• _Task description_
Would you transcribe the listing that follows word for word, skipping pictures?

• _Data section_
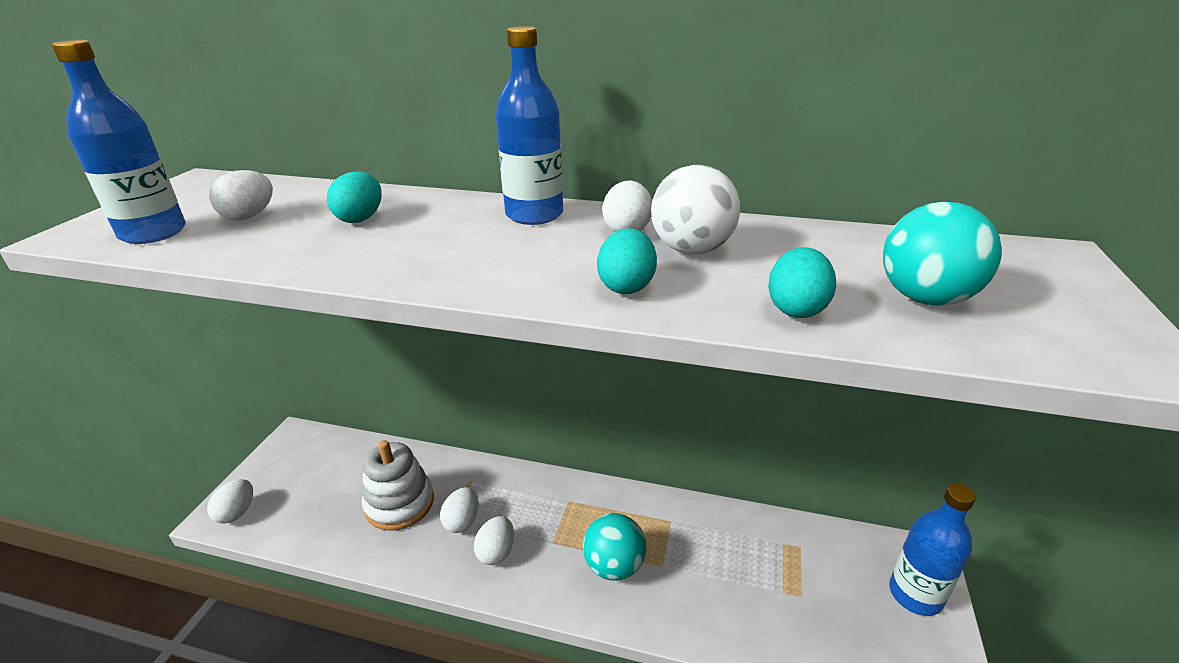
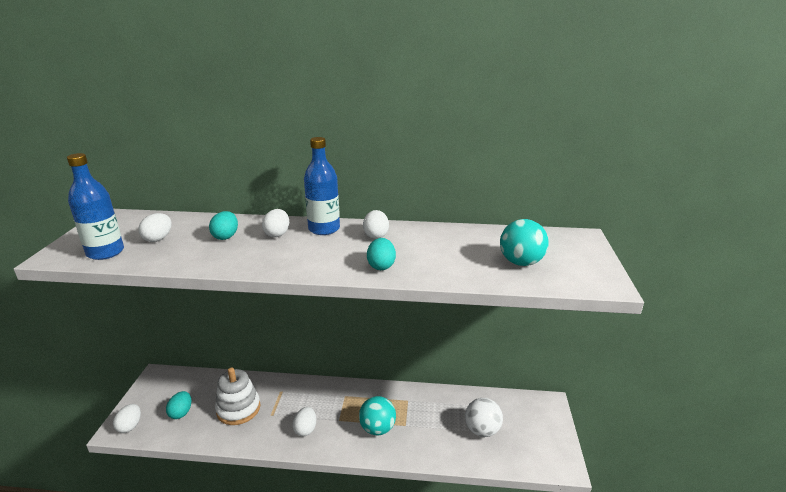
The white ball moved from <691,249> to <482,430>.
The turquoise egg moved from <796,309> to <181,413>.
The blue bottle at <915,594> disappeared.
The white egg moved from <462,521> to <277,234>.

• _Task response_
The white ball moved from <691,249> to <482,430>.
The turquoise egg moved from <796,309> to <181,413>.
The blue bottle at <915,594> disappeared.
The white egg moved from <462,521> to <277,234>.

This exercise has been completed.